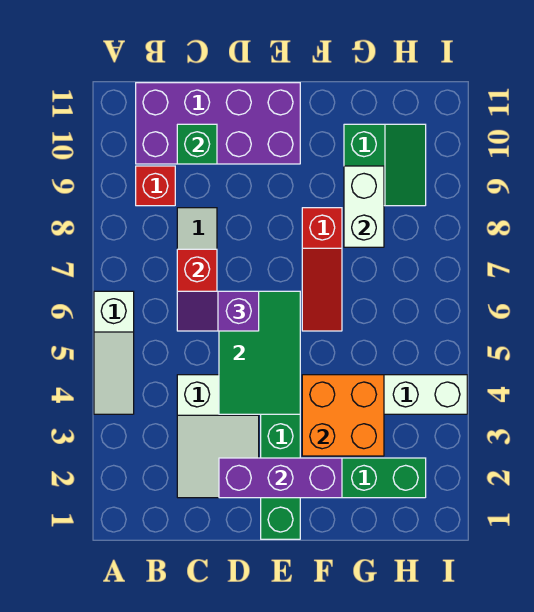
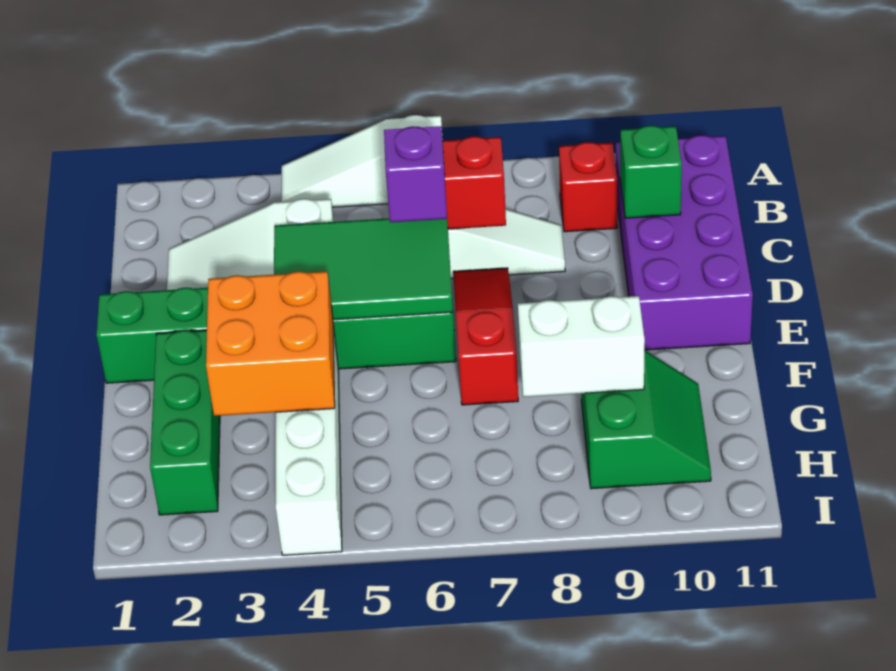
purple brick D2:F2 level 2 -> none
red slope F6:F8 level 1 top 8 -> red slope D7:F7 level 1 top F
green slope G9:H10 level 1 top G -> green slope G9:H10 level 1 top 9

===============

**INSTRUCTIONS TO FOLLOW:**
Write out every line above exactly as it is, leaving out the pictures.

**RESPONSE AREA:**
purple brick D2:F2 level 2 -> none
red slope F6:F8 level 1 top 8 -> red slope D7:F7 level 1 top F
green slope G9:H10 level 1 top G -> green slope G9:H10 level 1 top 9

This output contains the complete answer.